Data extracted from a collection
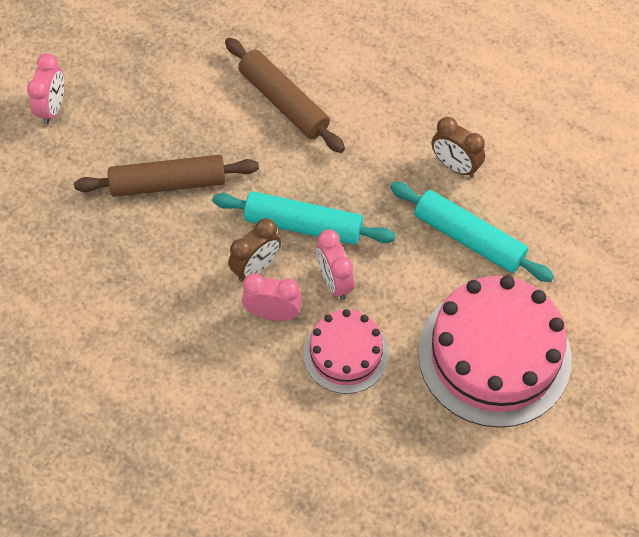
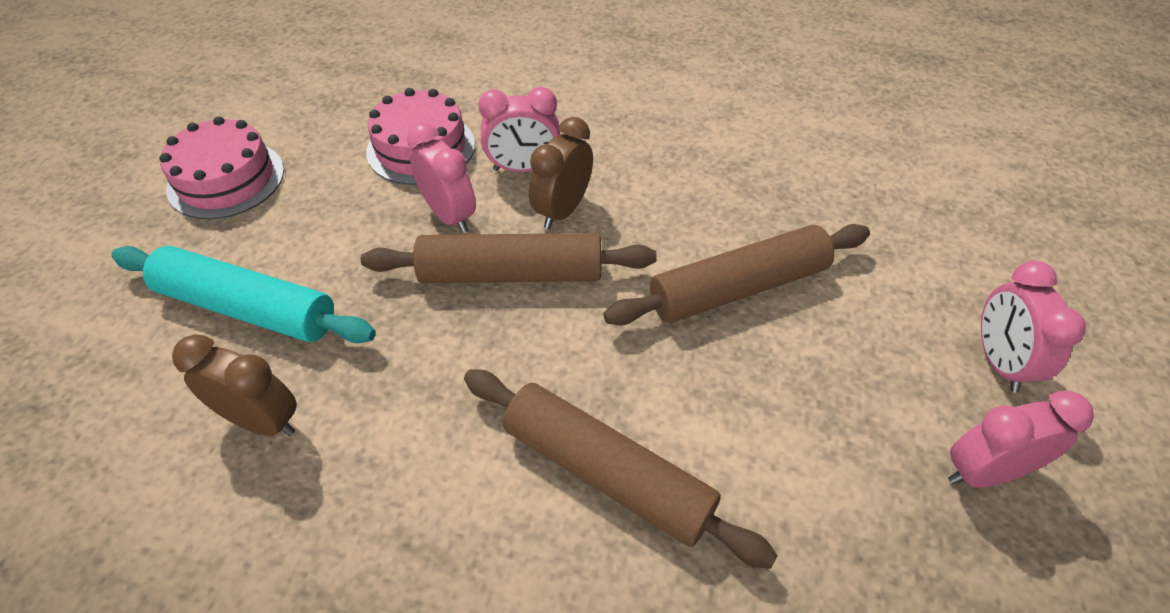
camera: 165 degrees right, 10 degrees down
turquoise rolling pin [212,191,396,245] -> brown rolling pin [361,233,657,283]
pink cake [418,276,572,428] -> pink cake [159,116,284,219], size x0.56
none -> pink clock [948,391,1094,488]

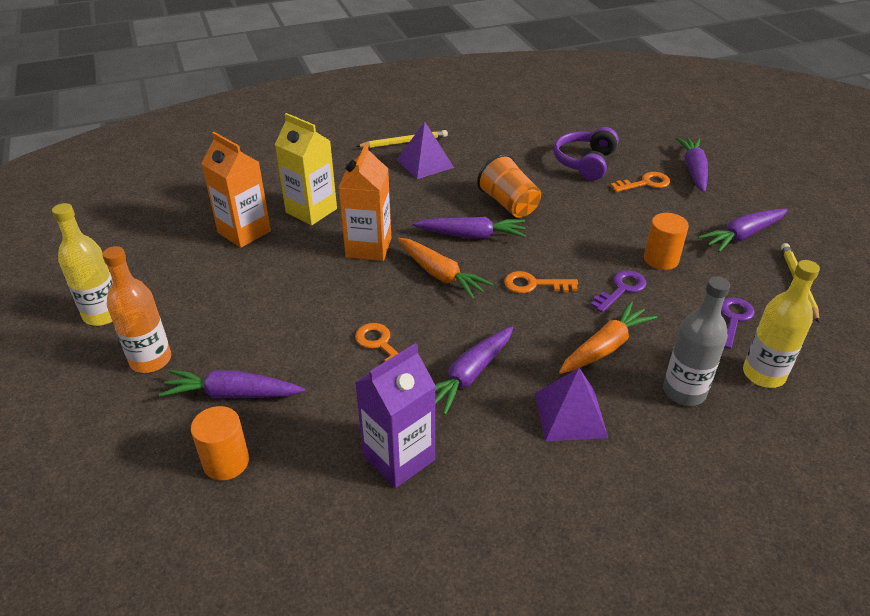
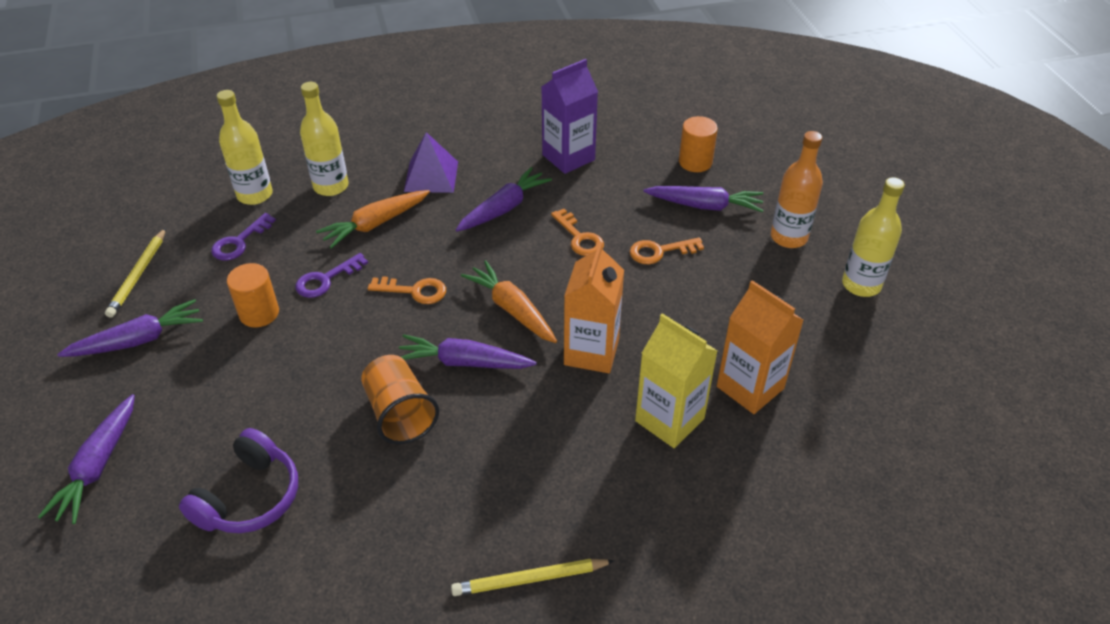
camera: 175 degrees left, 5 degrees up
purple pyramid [397,122,454,179] -> none
orange key [610,172,670,192] -> orange key moved to [630,237,704,264]
grey bottle [663,276,730,406] -> yellow bottle [300,82,348,196]

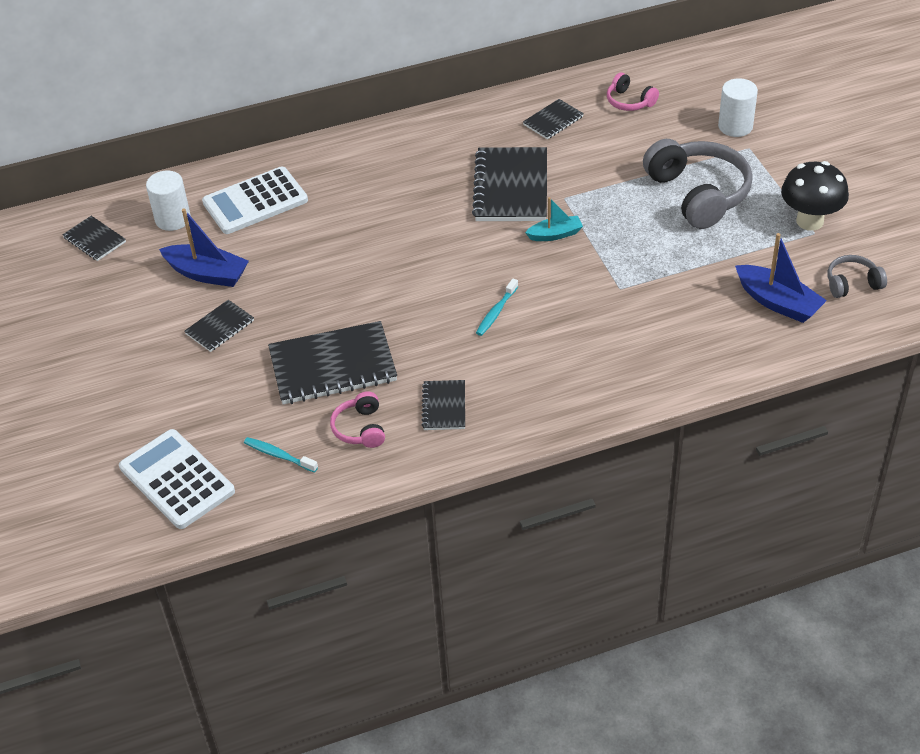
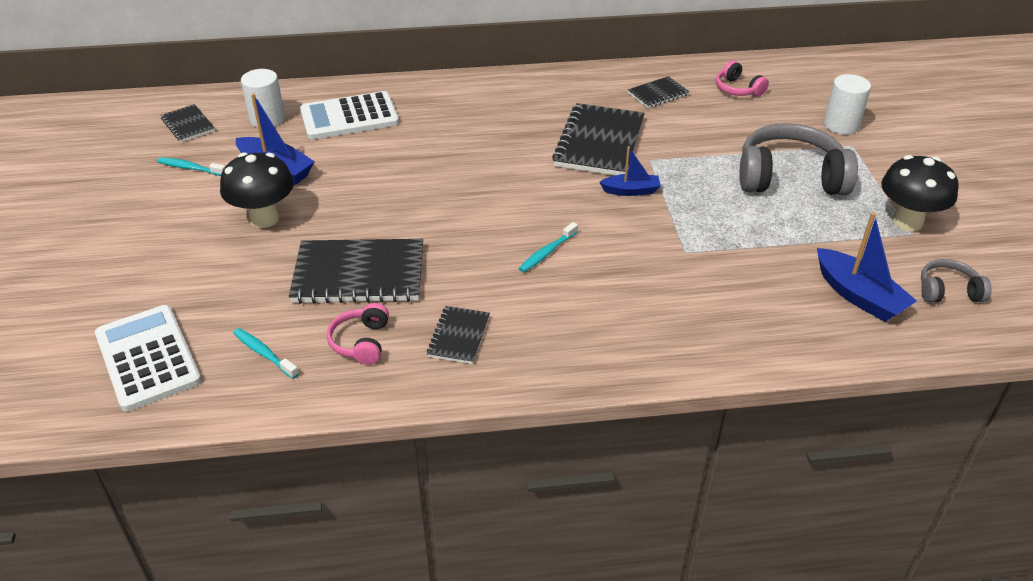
camera: 10 degrees right, 5 degrees down
black notebook [184,300,254,352] -> black mushroom [220,152,294,228]
turquoise boat [525,197,583,241] -> blue boat [599,146,661,196]
grey headphones [643,139,753,229] -> grey headphones turned 75 degrees counterclockwise [739,123,858,195]
none -> turquoise toothbrush [157,157,225,176]

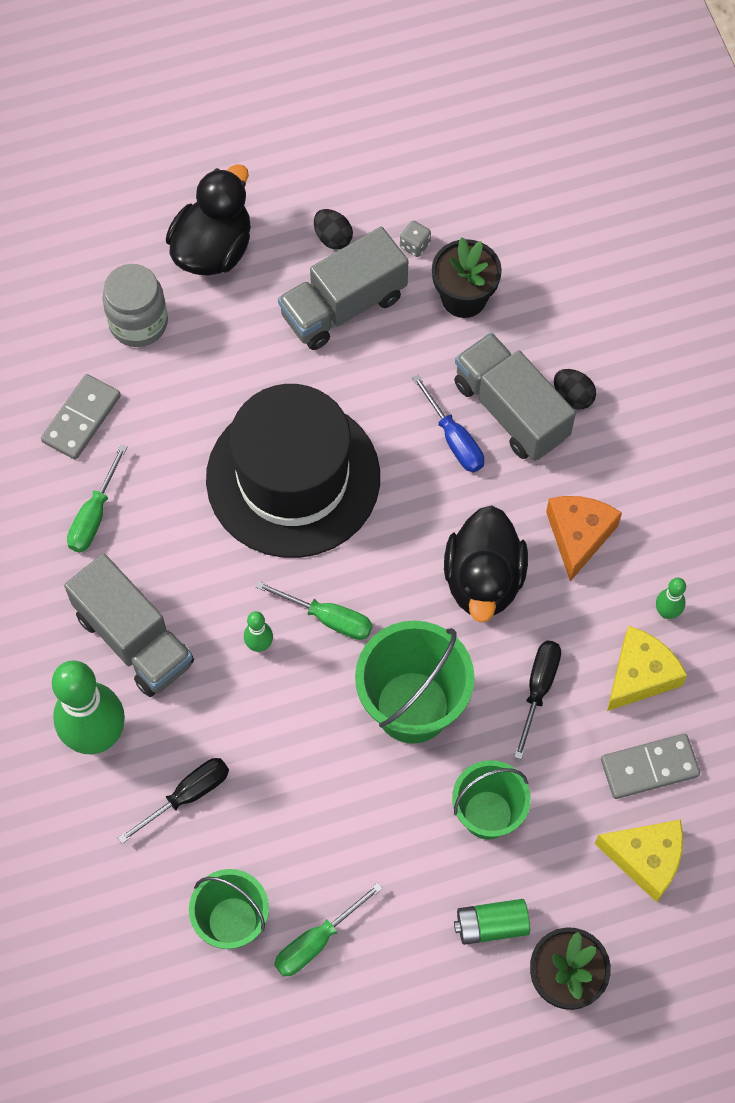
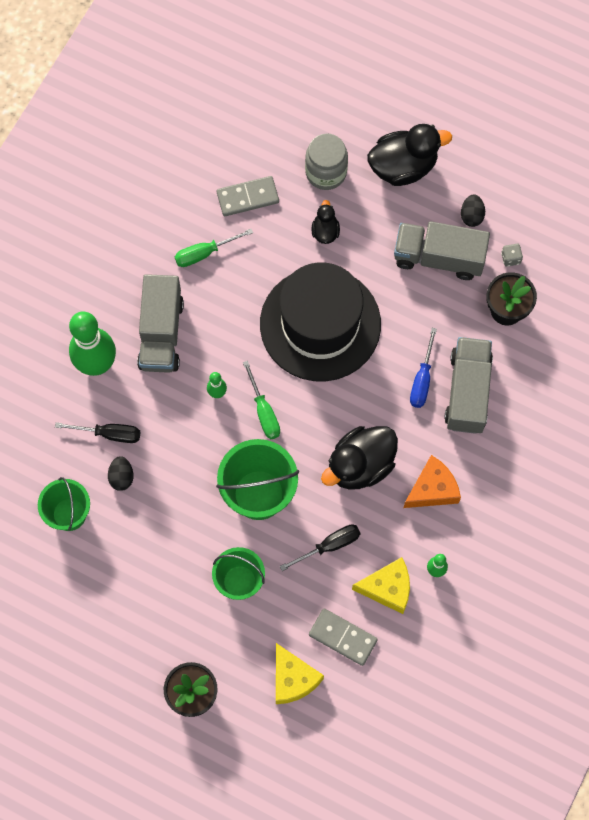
camera: 45 degrees right, 5 degrees up
green screwdriver [274,882,383,977] -> none
green battery [454,899,530,945] -> none
black egg [554,369,596,410] -> black egg moved to [108,456,134,491]
none -> black duck [312,200,340,244]

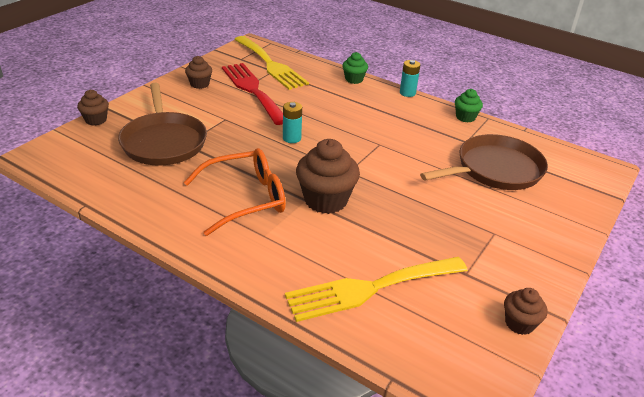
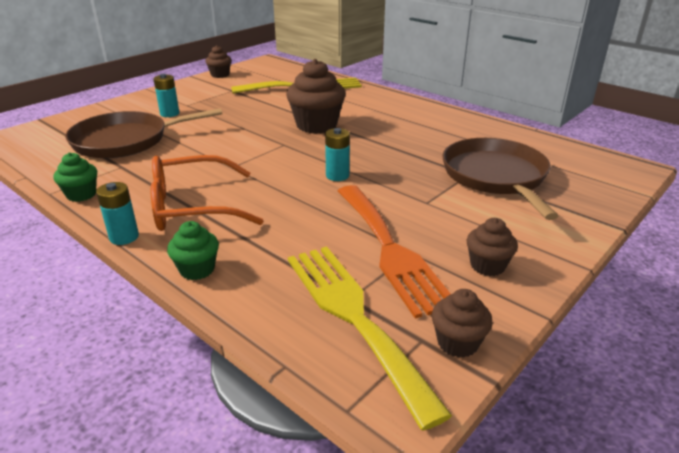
camera: 170 degrees left, 5 degrees down
brown cupcake [77,90,109,126] -> brown cupcake moved to [432,289,493,358]
orange glasses [184,148,286,236] -> orange glasses moved to [151,155,264,231]
red fork [222,63,283,125] -> orange fork [338,185,451,318]
none -> turquoise battery [153,74,179,117]

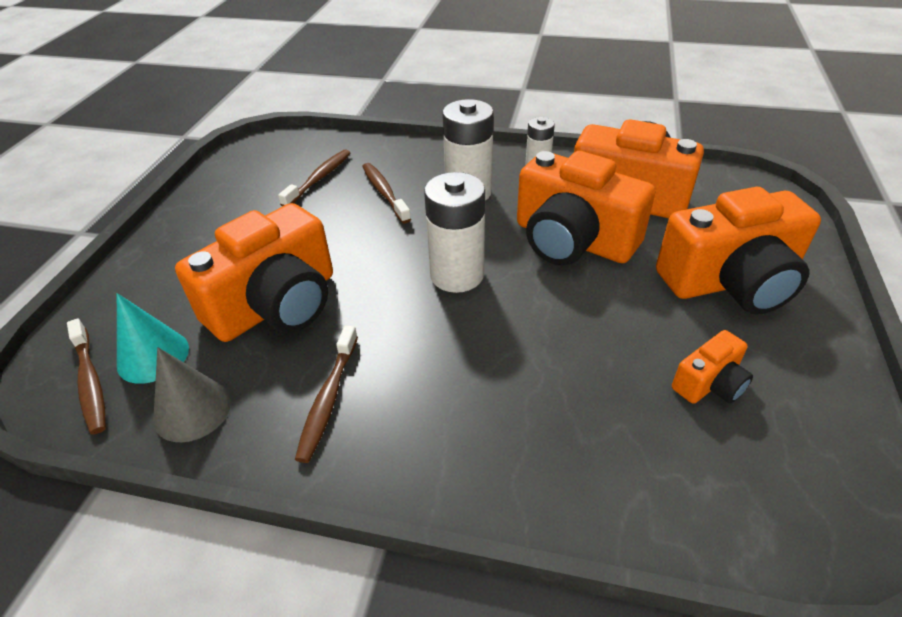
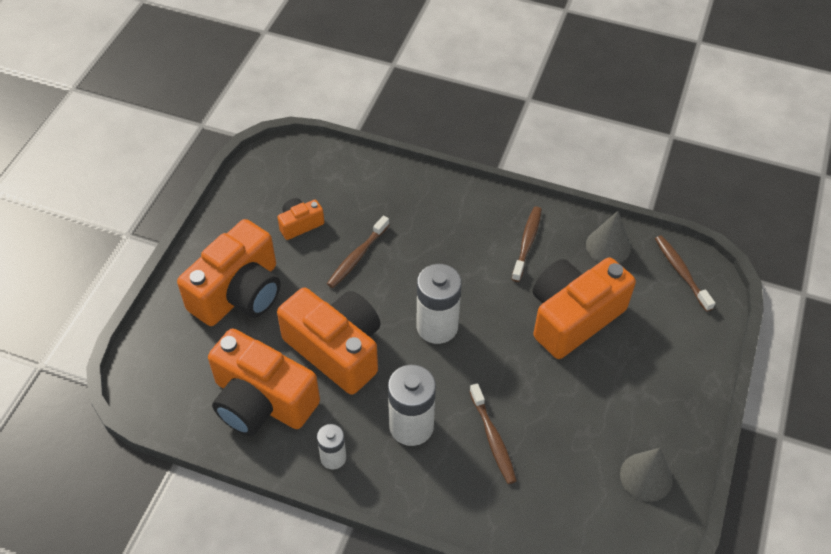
camera: 175 degrees left, 10 degrees up
turquoise cone [117,293,189,384] -> none
brown toothbrush [278,149,350,206] -> brown toothbrush moved to [327,216,389,288]
orange camera [656,187,821,315] -> orange camera turned 135 degrees clockwise [177,219,281,326]
none -> grey cone [620,448,673,502]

Try it
Copy all lines above containing the string "green".

Task answer
green screwdriver [274,882,383,977] -> none
green battery [454,899,530,945] -> none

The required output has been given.